START Records to process

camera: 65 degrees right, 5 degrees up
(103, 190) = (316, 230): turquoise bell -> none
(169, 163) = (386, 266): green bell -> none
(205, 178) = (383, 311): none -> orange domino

END Records to process
START Records to process

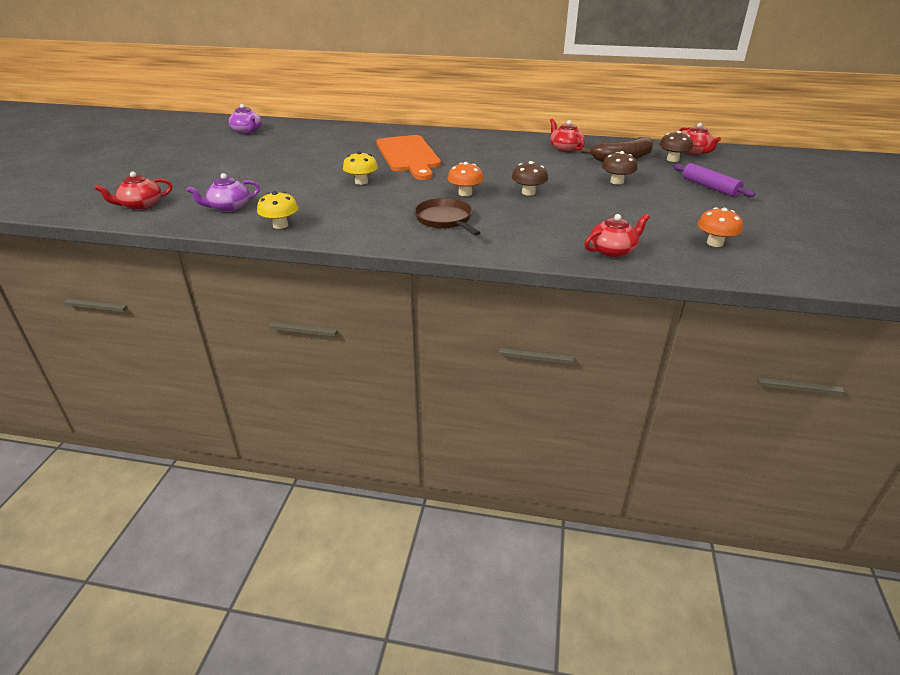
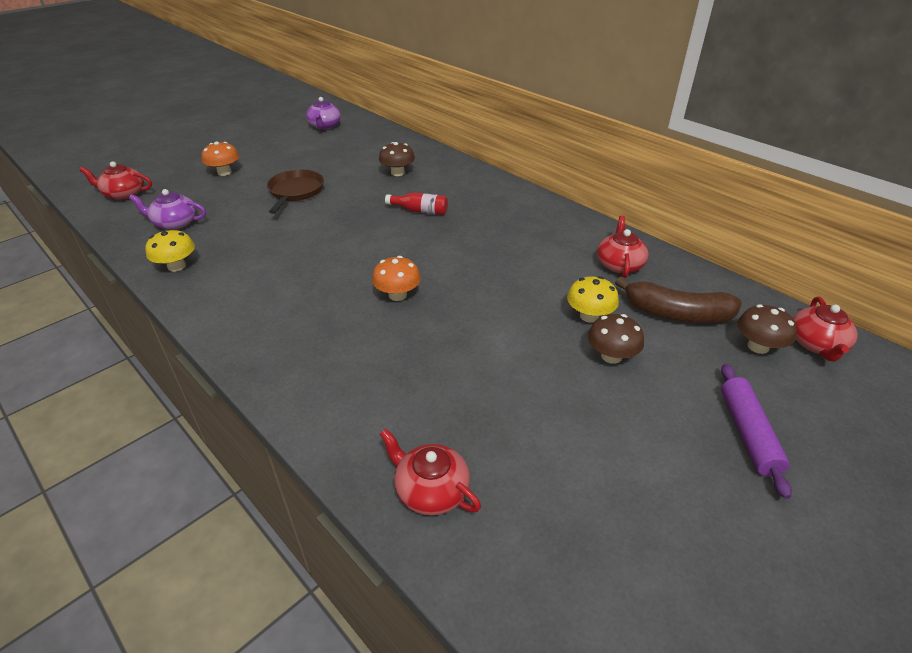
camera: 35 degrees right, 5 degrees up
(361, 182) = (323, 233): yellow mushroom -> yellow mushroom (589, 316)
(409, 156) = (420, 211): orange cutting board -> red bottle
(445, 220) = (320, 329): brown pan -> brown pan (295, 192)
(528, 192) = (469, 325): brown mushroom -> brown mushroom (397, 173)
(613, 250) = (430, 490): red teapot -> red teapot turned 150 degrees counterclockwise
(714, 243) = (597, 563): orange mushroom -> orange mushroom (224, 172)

END Records to process
START Records to process

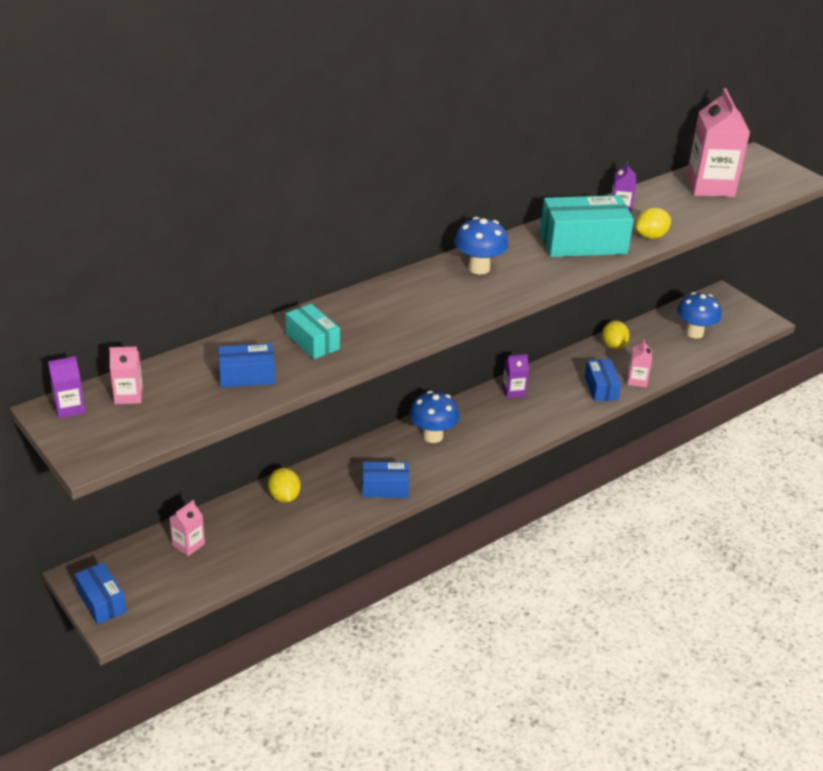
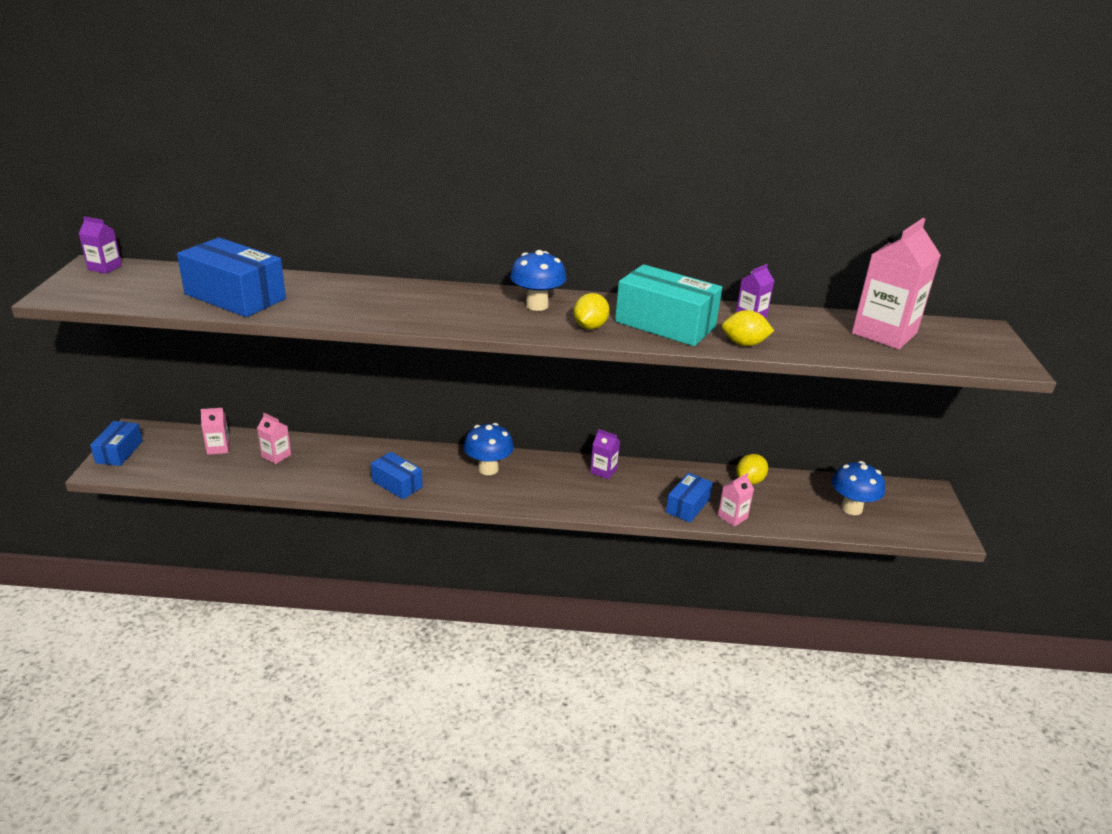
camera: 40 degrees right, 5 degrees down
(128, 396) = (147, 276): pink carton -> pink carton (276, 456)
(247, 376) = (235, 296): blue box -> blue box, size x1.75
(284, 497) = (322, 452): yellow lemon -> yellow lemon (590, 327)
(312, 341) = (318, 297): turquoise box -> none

END Records to process

Exercise directions ▸
Look above for the line with "camera: 35 degrees right, 5 degrees up"; retype exactly that line, every line after it up to the line with "(714, 243) = (597, 563): orange", and that line too, nothing else.

Task response ▸
camera: 35 degrees right, 5 degrees up
(361, 182) = (323, 233): yellow mushroom -> yellow mushroom (589, 316)
(409, 156) = (420, 211): orange cutting board -> red bottle
(445, 220) = (320, 329): brown pan -> brown pan (295, 192)
(528, 192) = (469, 325): brown mushroom -> brown mushroom (397, 173)
(613, 250) = (430, 490): red teapot -> red teapot turned 150 degrees counterclockwise
(714, 243) = (597, 563): orange mushroom -> orange mushroom (224, 172)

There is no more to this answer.